Exercise description — Each line starting at the one that contains "grey trophy: 3 -> 4" and ending at the one that contains "purple soap dispenser: 4 -> 5" must be returned exactly, and the rest of the listing is left out.

Data to use —
════
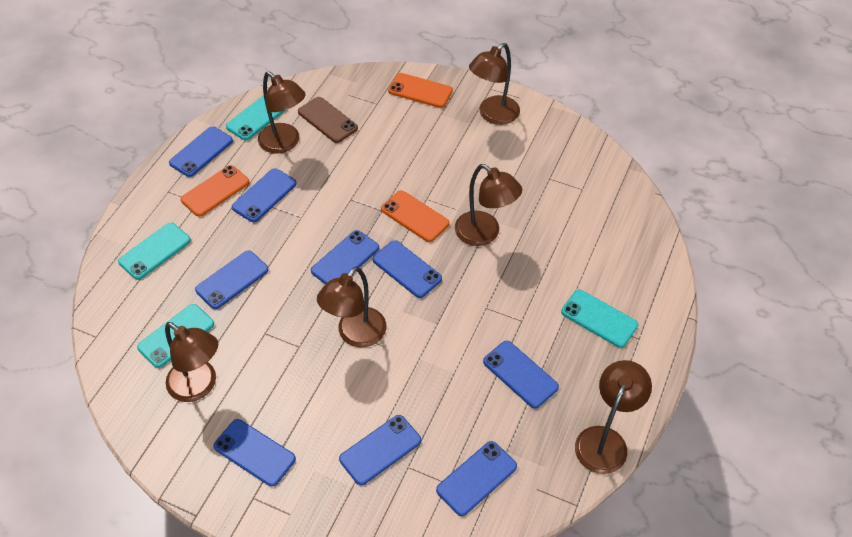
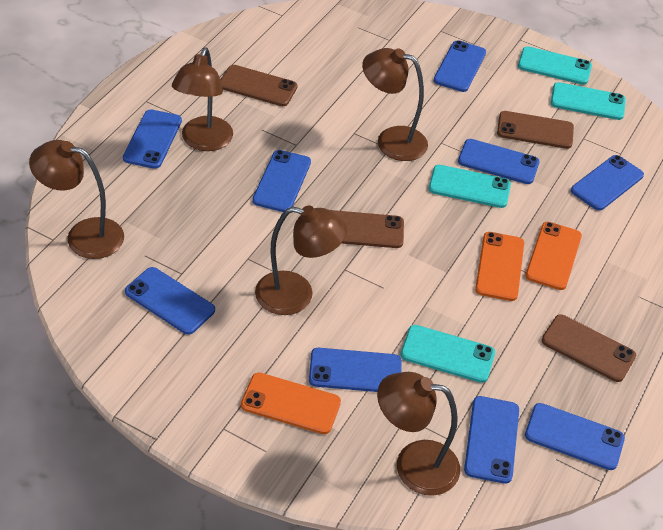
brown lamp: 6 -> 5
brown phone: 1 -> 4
════
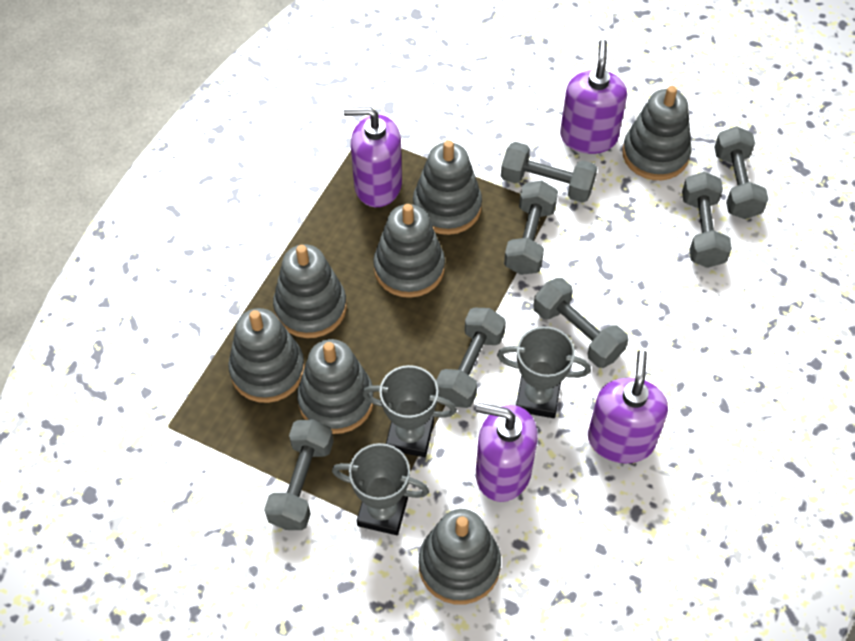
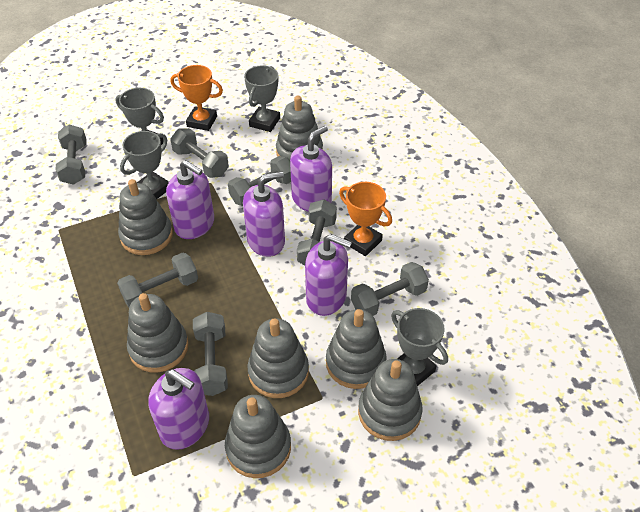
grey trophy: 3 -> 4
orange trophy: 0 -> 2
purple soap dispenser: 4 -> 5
════
Completed exercise —
grey trophy: 3 -> 4
orange trophy: 0 -> 2
purple soap dispenser: 4 -> 5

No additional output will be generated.